Work instruction >> Select from the records below every line that has the word "yellow" in it.
Listed entries Block Start
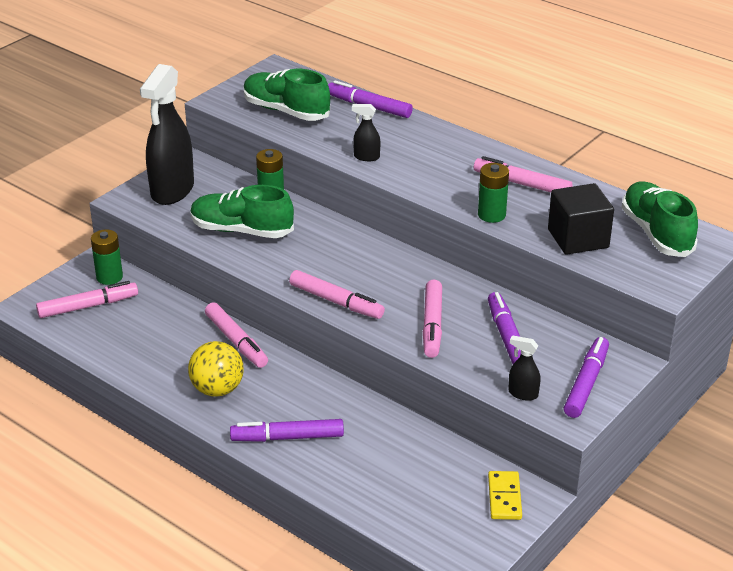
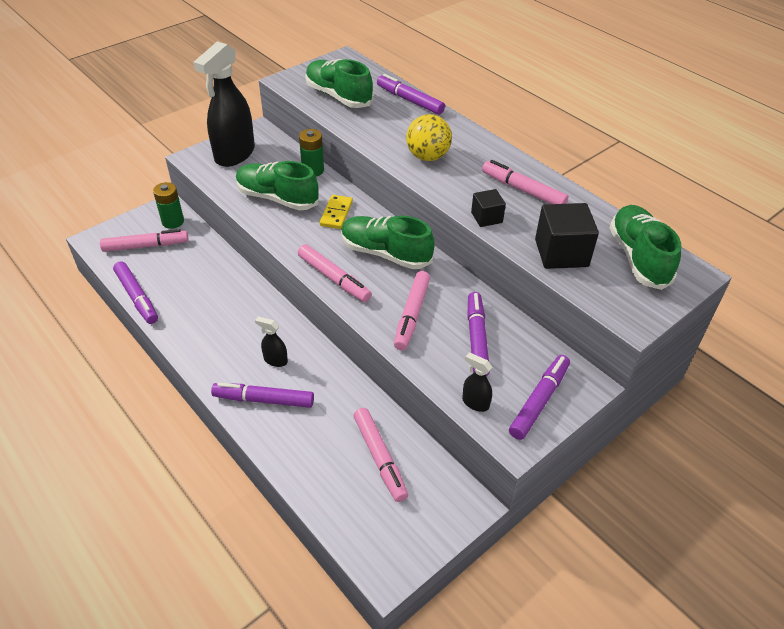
camera: 10 degrees right, 10 degrees up
(101, 359) = (137, 297): none -> purple marker
(217, 389) = (221, 341): yellow ball -> yellow ball (427, 157)
(236, 341) = (253, 296): pink marker -> pink marker (380, 458)
(366, 157) = (392, 146): black spray bottle -> black spray bottle (275, 360)
(384, 271) = (385, 253): none -> green shoe
(491, 215) = (486, 217): green battery -> black cube
(504, 497) = (440, 499): yellow domino -> yellow domino (336, 213)

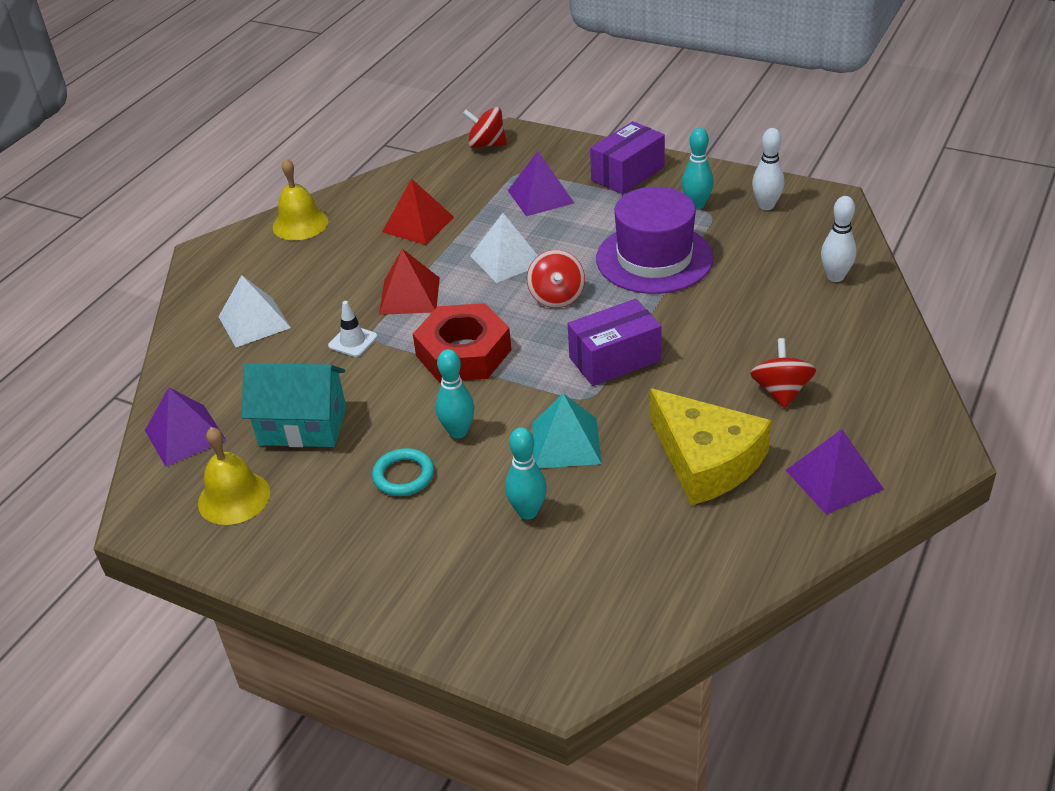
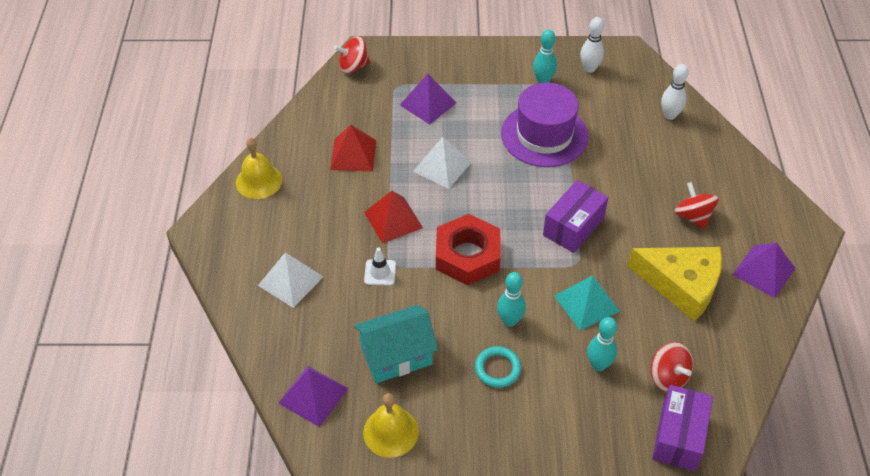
camera: 30 degrees left, 10 degrees up
(556, 297) = (500, 188): red spinning top -> red spinning top (668, 377)
(628, 174) = (477, 66): purple box -> purple box (679, 436)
Listed entries Block End
Response to this task >>
(217, 389) = (221, 341): yellow ball -> yellow ball (427, 157)
(504, 497) = (440, 499): yellow domino -> yellow domino (336, 213)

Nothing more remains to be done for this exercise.